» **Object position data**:
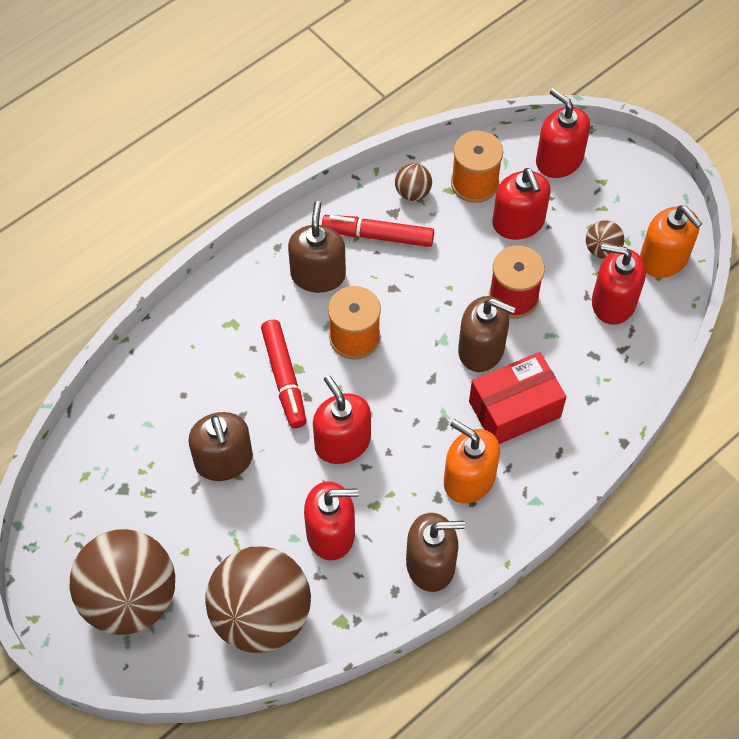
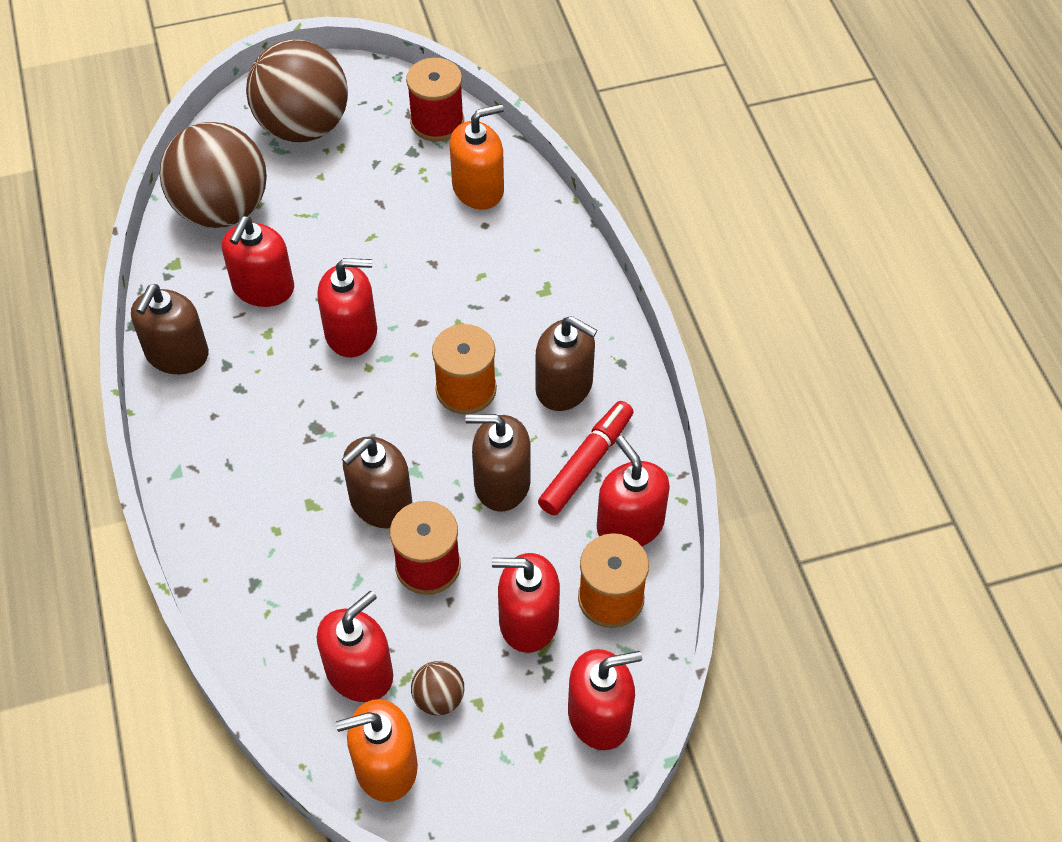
camera: 115 degrees right, 5 degrees down
brown soap dispenser [188,412,253,481] -> brown soap dispenser moved to [465,414,531,512]
red marker [261,320,306,428] -> none
brown ball [395,163,432,201] -> red soap dispenser [597,436,670,546]
orange soap dispenser [444,419,500,503] -> orange soap dispenser moved to [450,104,504,210]
red box [469,352,567,444] -> none
none -> red spool [406,58,464,142]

» **ACTION ITEM**:
Reprint all the data above verbatim, excluding pictures.

» **EXERCISE RESULT**:
camera: 115 degrees right, 5 degrees down
brown soap dispenser [188,412,253,481] -> brown soap dispenser moved to [465,414,531,512]
red marker [261,320,306,428] -> none
brown ball [395,163,432,201] -> red soap dispenser [597,436,670,546]
orange soap dispenser [444,419,500,503] -> orange soap dispenser moved to [450,104,504,210]
red box [469,352,567,444] -> none
none -> red spool [406,58,464,142]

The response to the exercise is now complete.